----- Records for the task

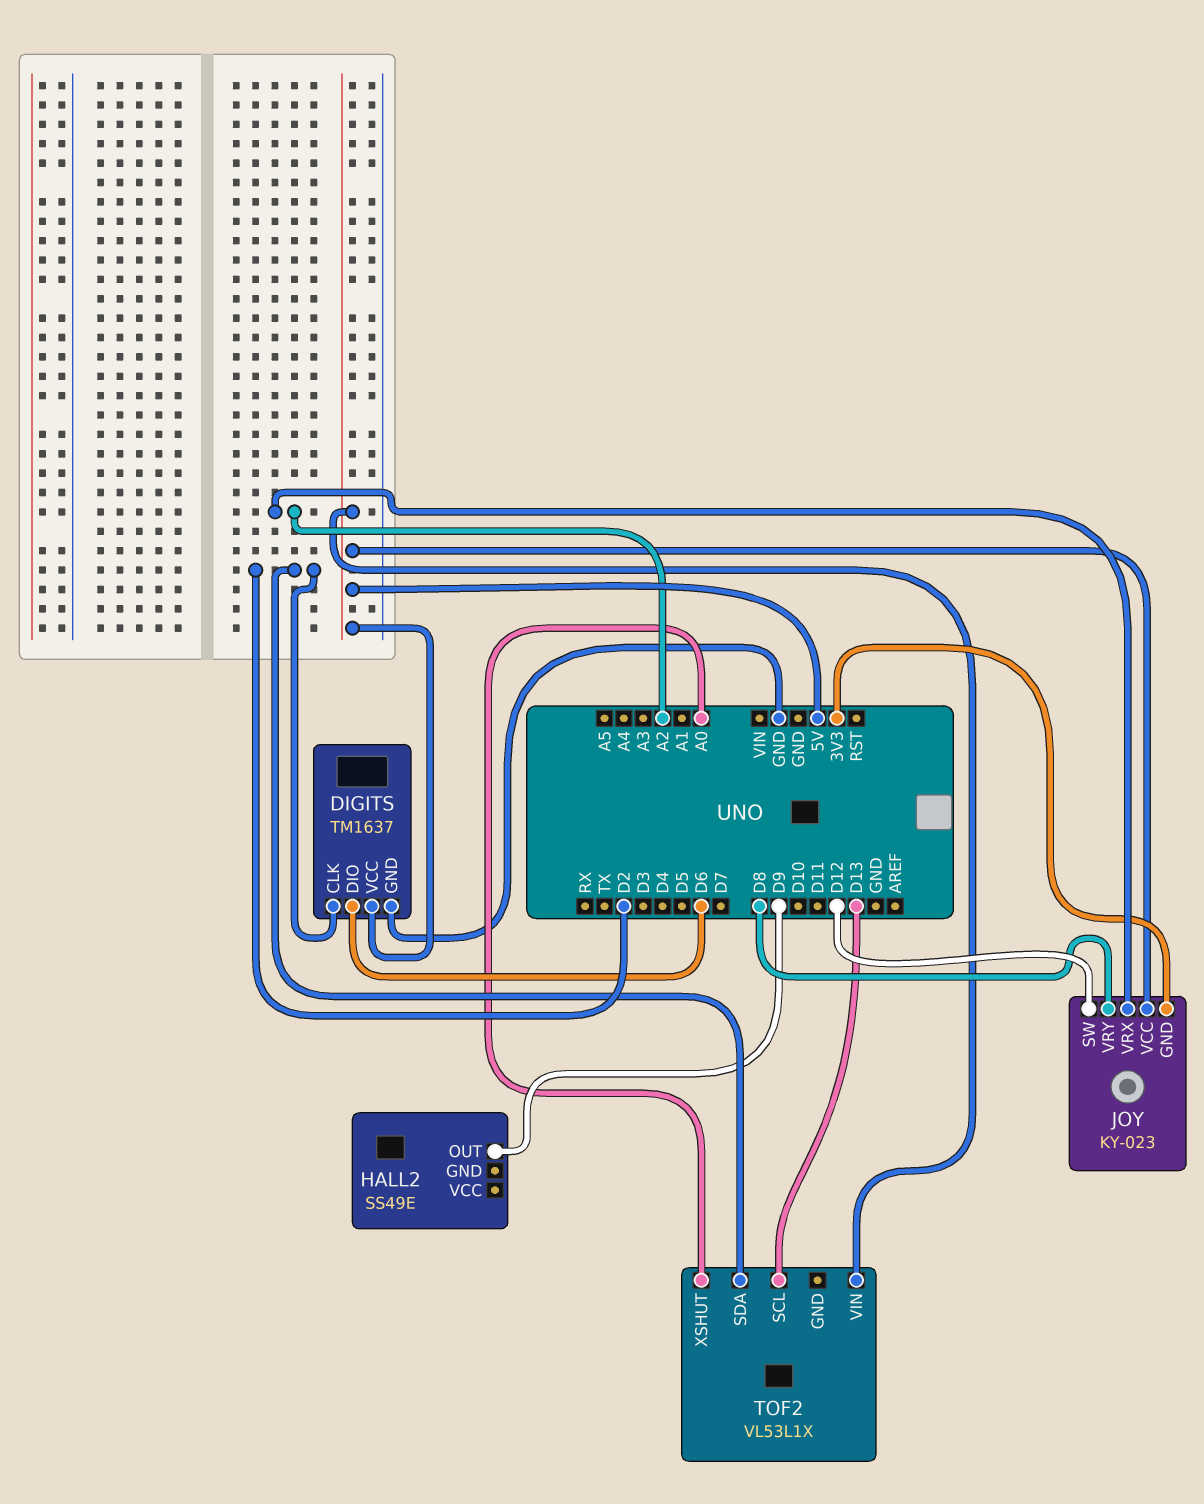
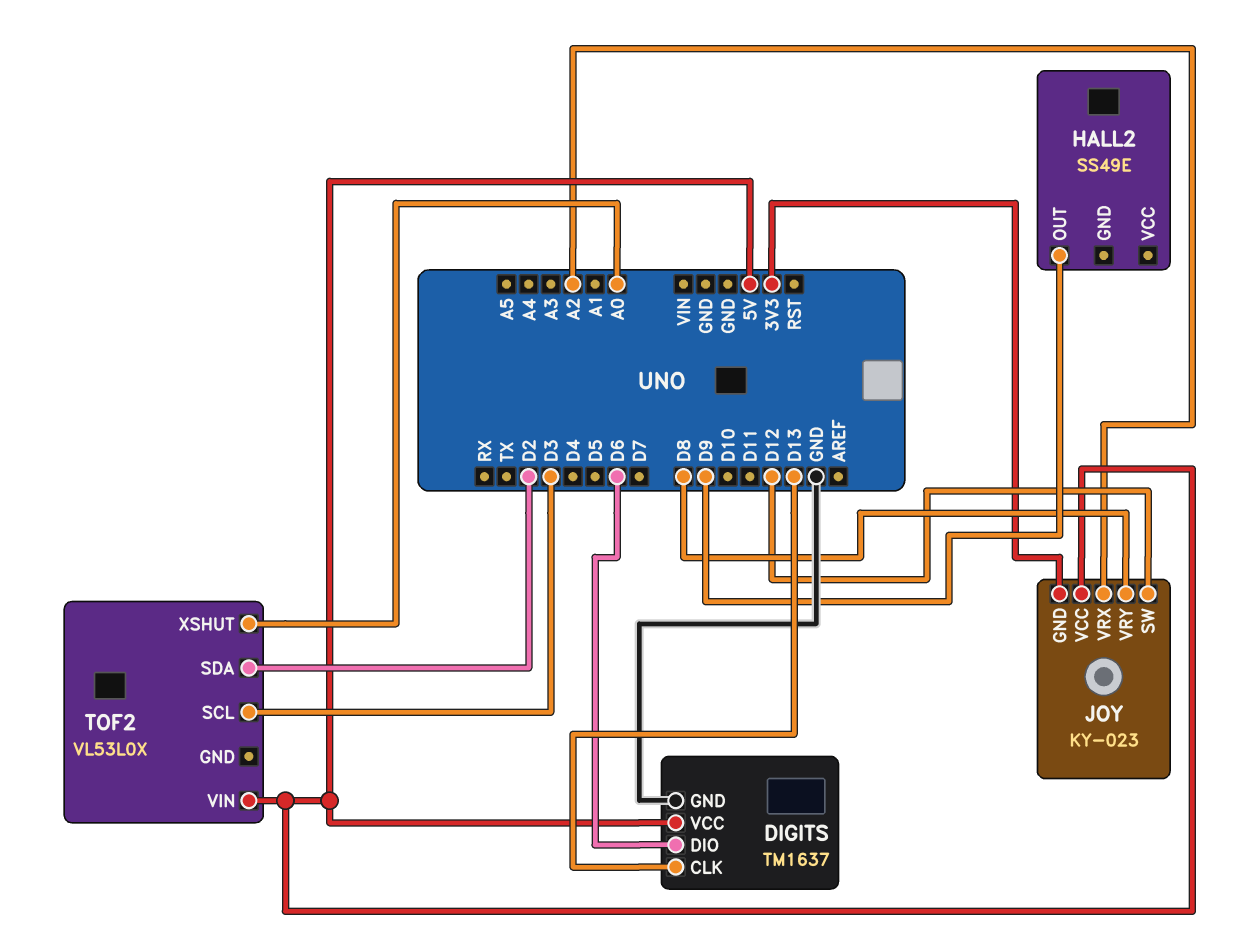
DIGITS pin CLK: D2 -> D13
TOF2: VL53L1X -> VL53L0X
TOF2 pin SCL: D13 -> D3

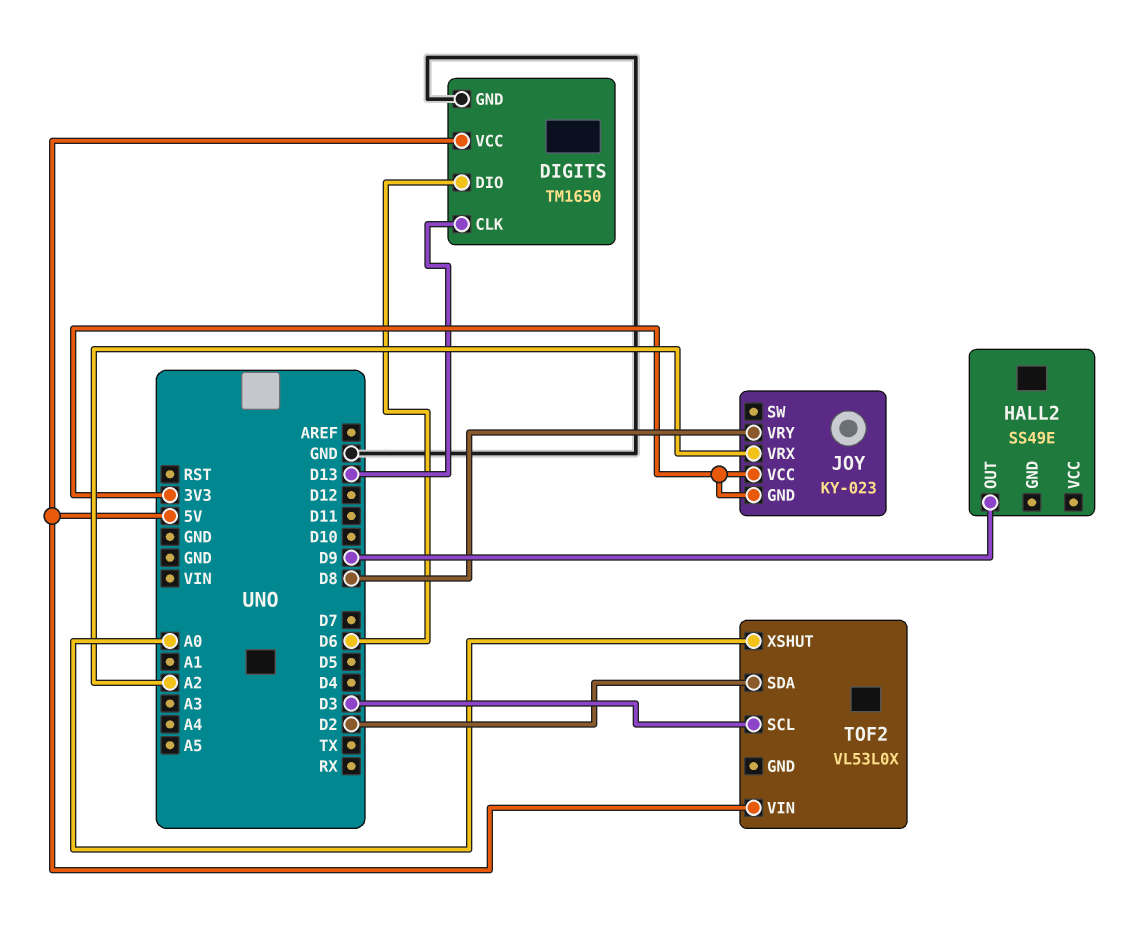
DIGITS: TM1637 -> TM1650
JOY pin SW: D12 -> none
JOY pin VCC: 5V -> 3V3

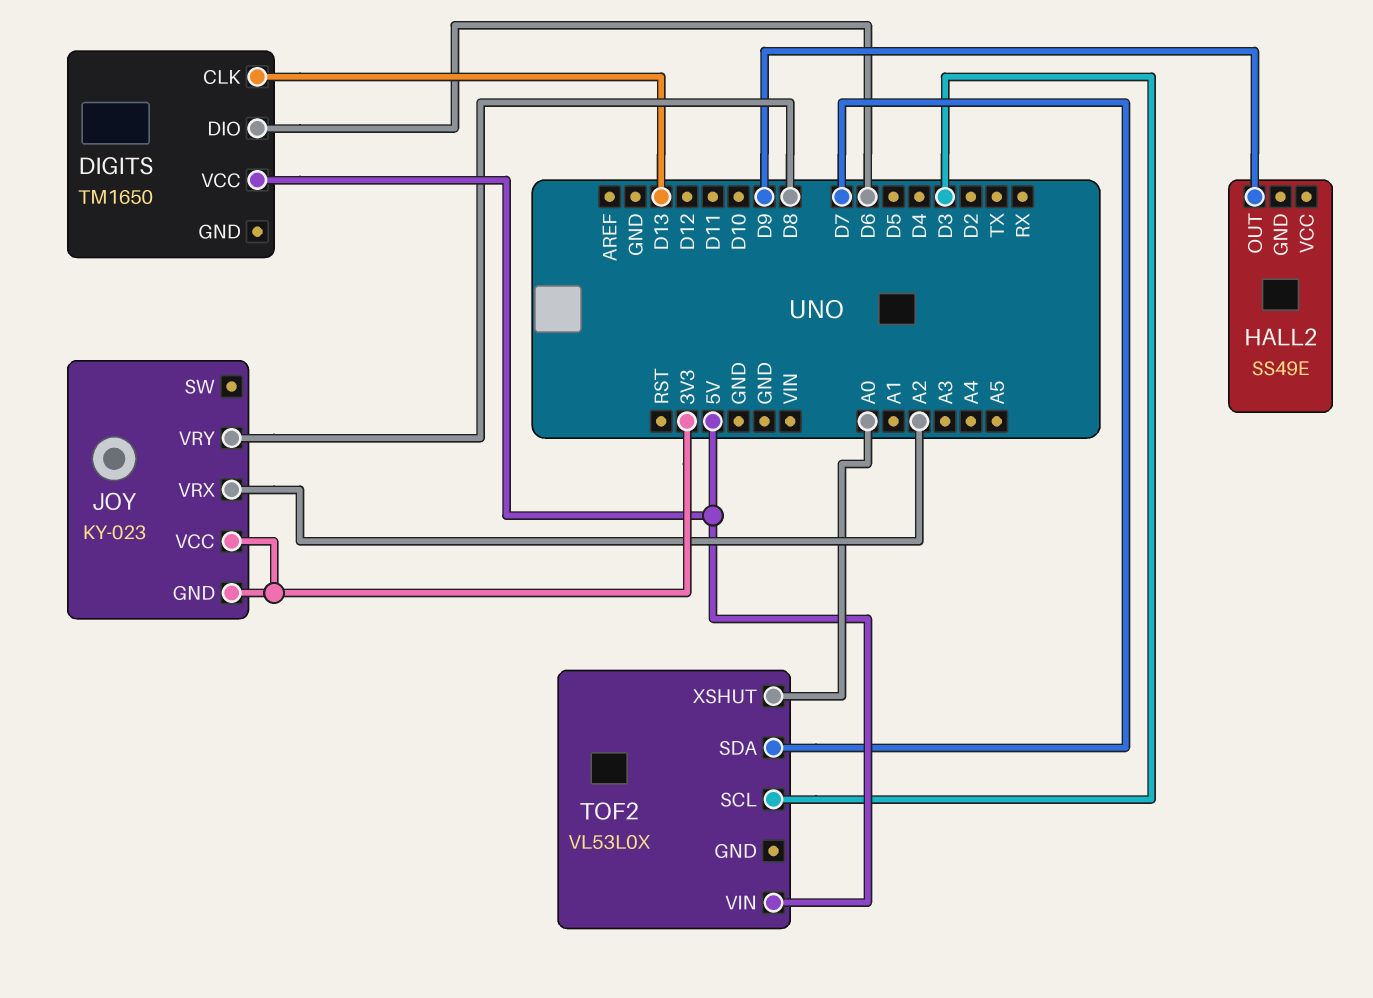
DIGITS pin GND: GND -> none
TOF2 pin SDA: D2 -> D7

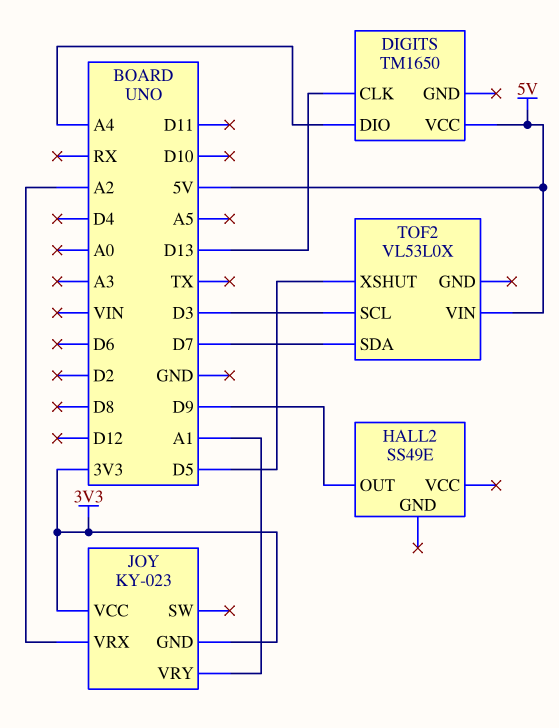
DIGITS pin DIO: D6 -> A4
JOY pin VRY: D8 -> A1
TOF2 pin XSHUT: A0 -> D5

----------

In the copy, include exactly the lines from the one with "JOY pin VCC: 5V -> 3V3" through the final line of the data, both ends included, and no pictures.

JOY pin VCC: 5V -> 3V3

DIGITS pin GND: GND -> none
TOF2 pin SDA: D2 -> D7

DIGITS pin DIO: D6 -> A4
JOY pin VRY: D8 -> A1
TOF2 pin XSHUT: A0 -> D5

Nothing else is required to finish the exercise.